What is expected:
Where in the records does the word "camera" occur? Copy each line in which it does.
*** Records to use
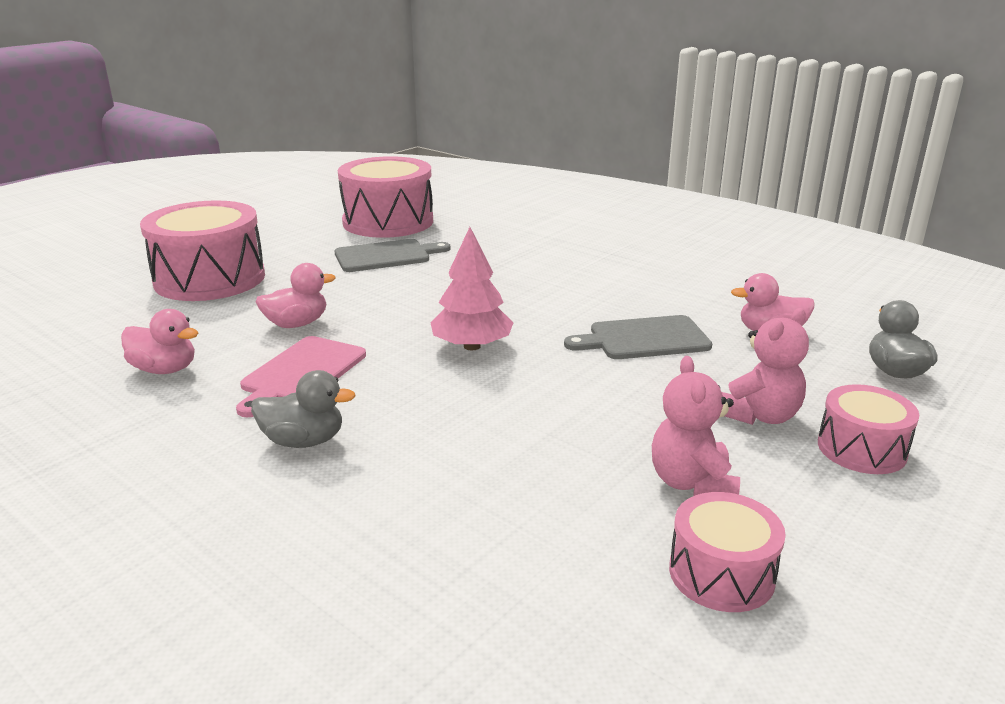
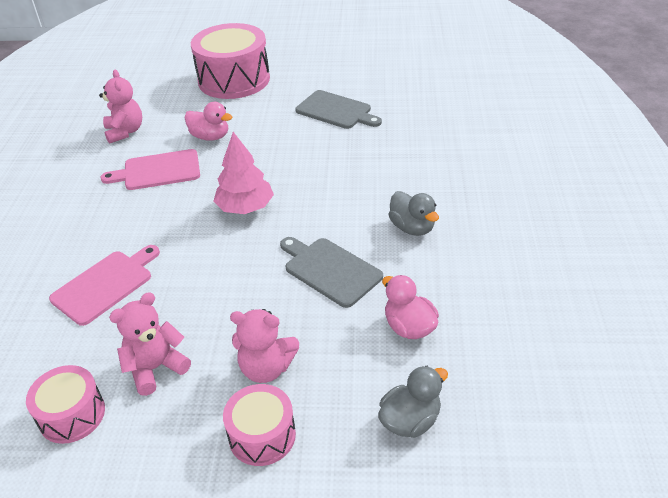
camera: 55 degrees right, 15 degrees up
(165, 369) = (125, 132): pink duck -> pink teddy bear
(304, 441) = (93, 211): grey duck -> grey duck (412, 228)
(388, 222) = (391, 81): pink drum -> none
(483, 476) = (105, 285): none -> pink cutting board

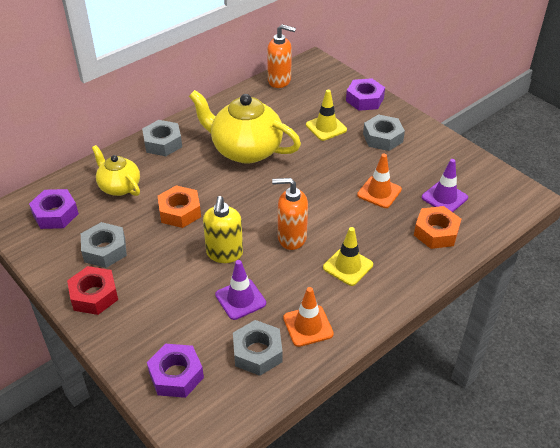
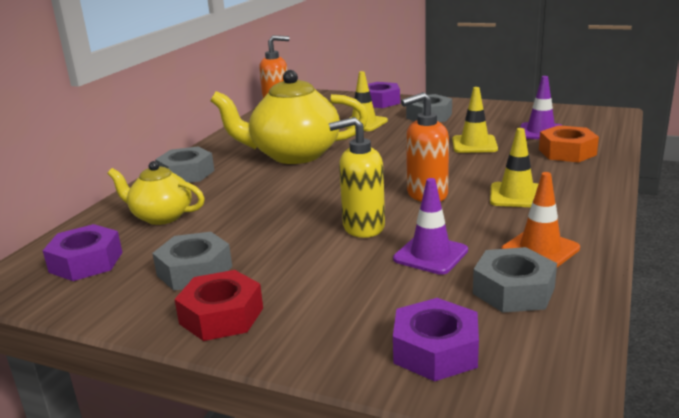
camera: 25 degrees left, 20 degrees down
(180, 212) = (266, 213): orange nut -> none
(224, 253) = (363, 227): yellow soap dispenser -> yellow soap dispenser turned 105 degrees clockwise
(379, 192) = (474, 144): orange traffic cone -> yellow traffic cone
******
Result:
camera: 55 degrees right, 15 degrees up
camera: 25 degrees left, 20 degrees down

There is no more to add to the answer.